**ABOUT THIS TASK**
Copy the data that appears below exactly. Drop the pictures.

--------------------

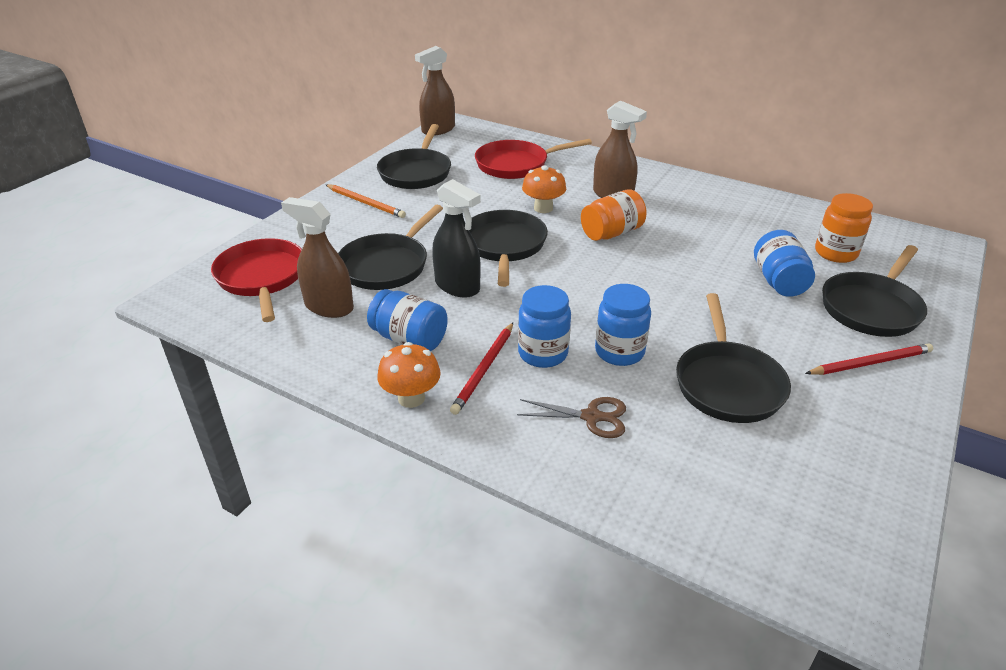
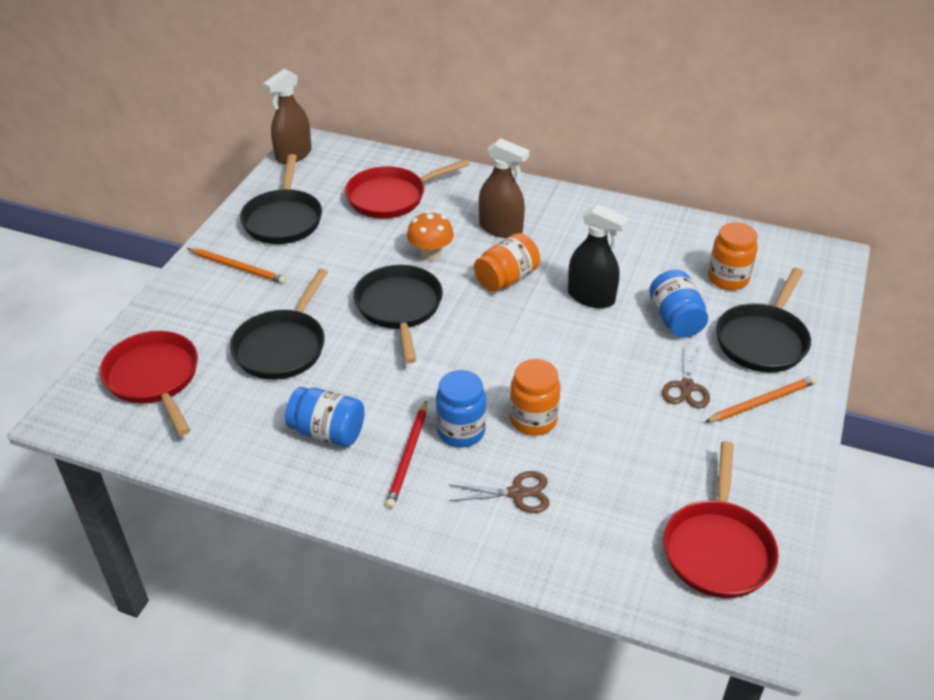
camera: 10 degrees left, 5 degrees up
(329, 307) = (235, 405): brown spray bottle -> none
(411, 398) = (345, 497): orange mushroom -> none
(457, 286) = (361, 364): black spray bottle -> black spray bottle (591, 297)
(619, 352) = (533, 420): blue jar -> orange jar
(727, 383) = (636, 440): black pan -> none
(787, 340) = (686, 387): none -> brown scissors
(814, 501) = (718, 548): none -> red pan
(870, 363) = (762, 402): red pencil -> orange pencil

--------------------

**OUTPUT FOR THIS TASK**
camera: 10 degrees left, 5 degrees up
(329, 307) = (235, 405): brown spray bottle -> none
(411, 398) = (345, 497): orange mushroom -> none
(457, 286) = (361, 364): black spray bottle -> black spray bottle (591, 297)
(619, 352) = (533, 420): blue jar -> orange jar
(727, 383) = (636, 440): black pan -> none
(787, 340) = (686, 387): none -> brown scissors
(814, 501) = (718, 548): none -> red pan
(870, 363) = (762, 402): red pencil -> orange pencil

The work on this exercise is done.